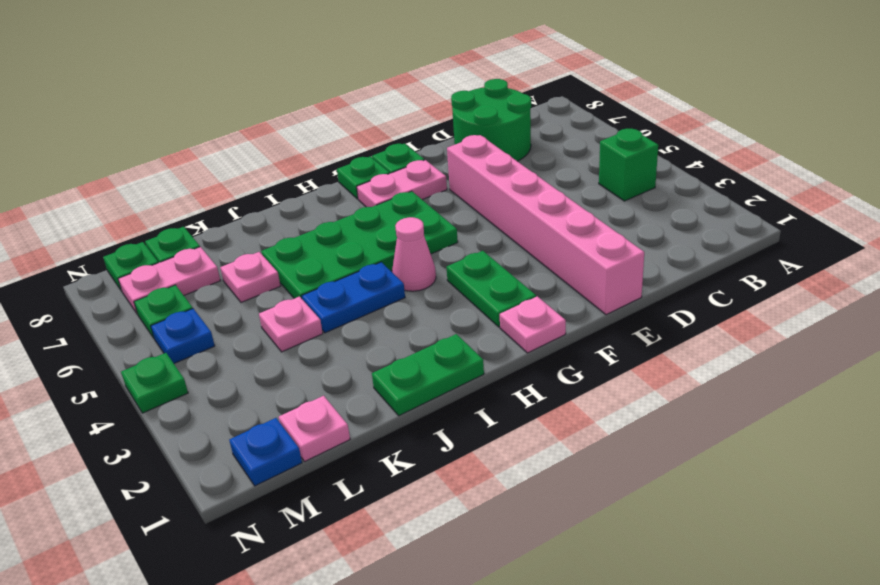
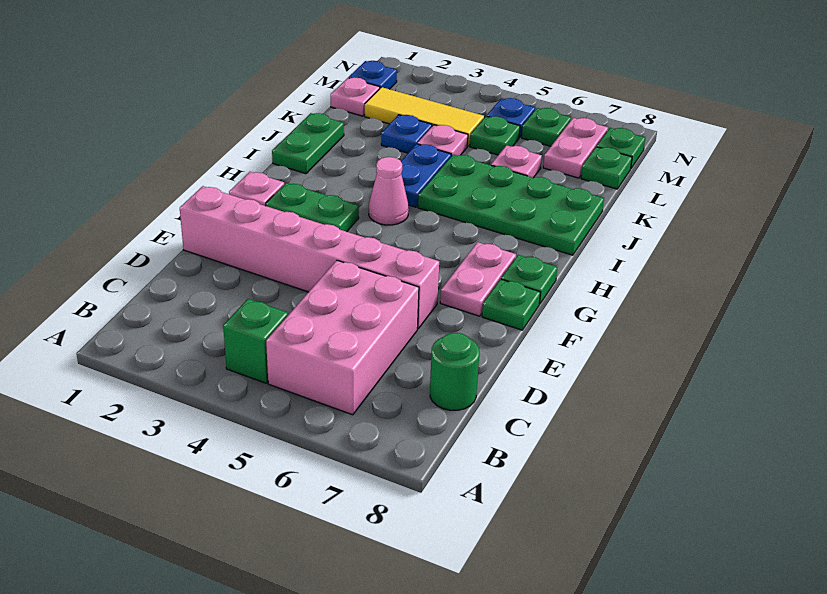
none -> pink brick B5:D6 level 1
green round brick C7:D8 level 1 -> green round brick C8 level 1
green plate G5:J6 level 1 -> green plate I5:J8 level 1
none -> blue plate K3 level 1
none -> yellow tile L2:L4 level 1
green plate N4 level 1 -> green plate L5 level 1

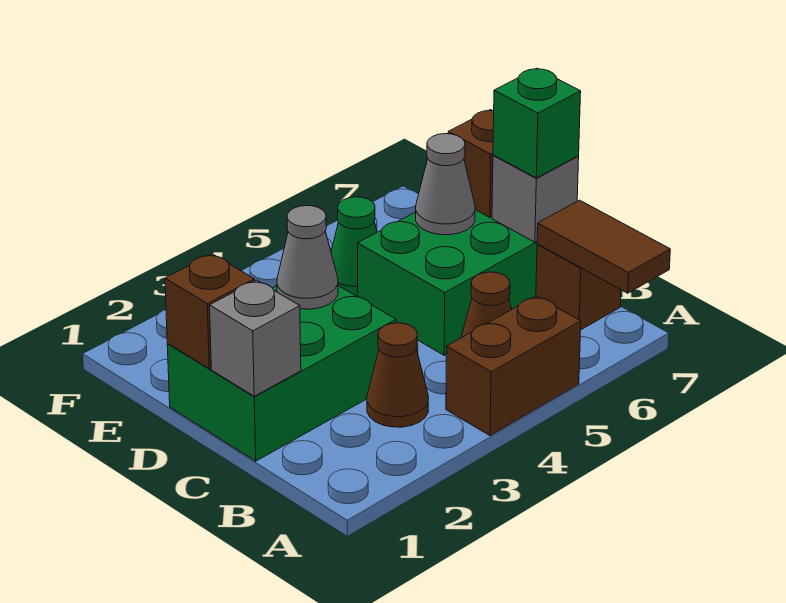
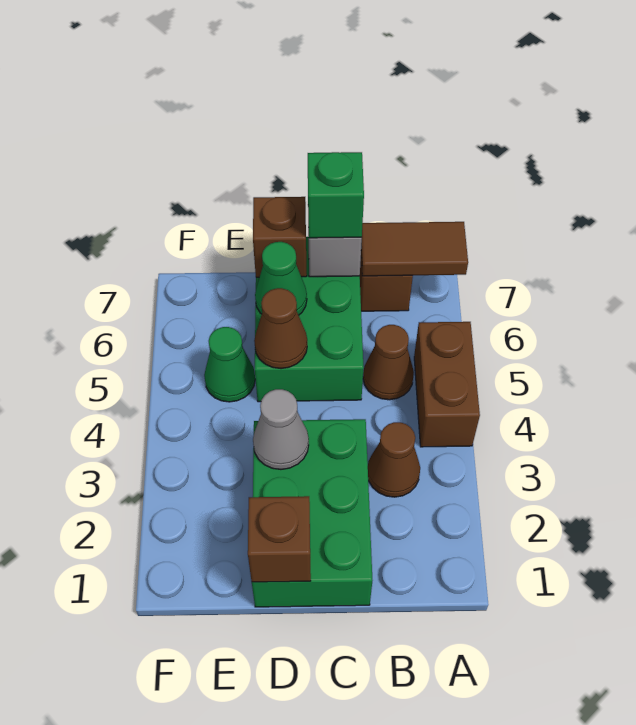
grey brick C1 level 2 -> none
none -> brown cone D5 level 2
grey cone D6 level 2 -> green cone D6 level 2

————————

- [To do]: Would you copy out every line in the records that includes the string "grey"?

- [Task response]:
grey brick C1 level 2 -> none
grey cone D6 level 2 -> green cone D6 level 2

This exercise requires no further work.